Repeat each line, word for word, from the one containing "none -> red plate H2 level 1" through the last line of the entries, and include no other output.

Dataset excerpts:
· · · · ·
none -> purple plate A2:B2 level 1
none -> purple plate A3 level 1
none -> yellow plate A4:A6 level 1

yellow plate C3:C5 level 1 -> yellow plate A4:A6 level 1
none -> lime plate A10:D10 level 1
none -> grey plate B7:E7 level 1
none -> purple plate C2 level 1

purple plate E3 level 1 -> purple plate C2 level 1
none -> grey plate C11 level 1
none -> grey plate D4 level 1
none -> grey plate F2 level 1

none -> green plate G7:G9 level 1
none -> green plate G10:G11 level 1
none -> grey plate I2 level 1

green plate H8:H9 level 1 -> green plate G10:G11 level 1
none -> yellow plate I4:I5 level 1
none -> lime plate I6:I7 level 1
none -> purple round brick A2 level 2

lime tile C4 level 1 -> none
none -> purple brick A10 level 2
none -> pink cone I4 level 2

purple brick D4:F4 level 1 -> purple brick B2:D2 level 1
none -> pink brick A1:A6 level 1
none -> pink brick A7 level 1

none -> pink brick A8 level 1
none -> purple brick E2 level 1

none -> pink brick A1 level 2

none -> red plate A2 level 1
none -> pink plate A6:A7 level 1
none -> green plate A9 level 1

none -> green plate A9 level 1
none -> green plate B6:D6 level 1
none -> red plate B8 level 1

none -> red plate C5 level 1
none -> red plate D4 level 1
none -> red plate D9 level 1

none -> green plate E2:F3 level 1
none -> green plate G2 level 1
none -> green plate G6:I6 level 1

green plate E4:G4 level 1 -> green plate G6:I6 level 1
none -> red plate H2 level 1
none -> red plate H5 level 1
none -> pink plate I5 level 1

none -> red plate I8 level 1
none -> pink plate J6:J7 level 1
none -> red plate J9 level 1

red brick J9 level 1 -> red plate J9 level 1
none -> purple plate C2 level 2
· · · · ·
(Expected answer)
none -> red plate H2 level 1
none -> red plate H5 level 1
none -> pink plate I5 level 1

none -> red plate I8 level 1
none -> pink plate J6:J7 level 1
none -> red plate J9 level 1

red brick J9 level 1 -> red plate J9 level 1
none -> purple plate C2 level 2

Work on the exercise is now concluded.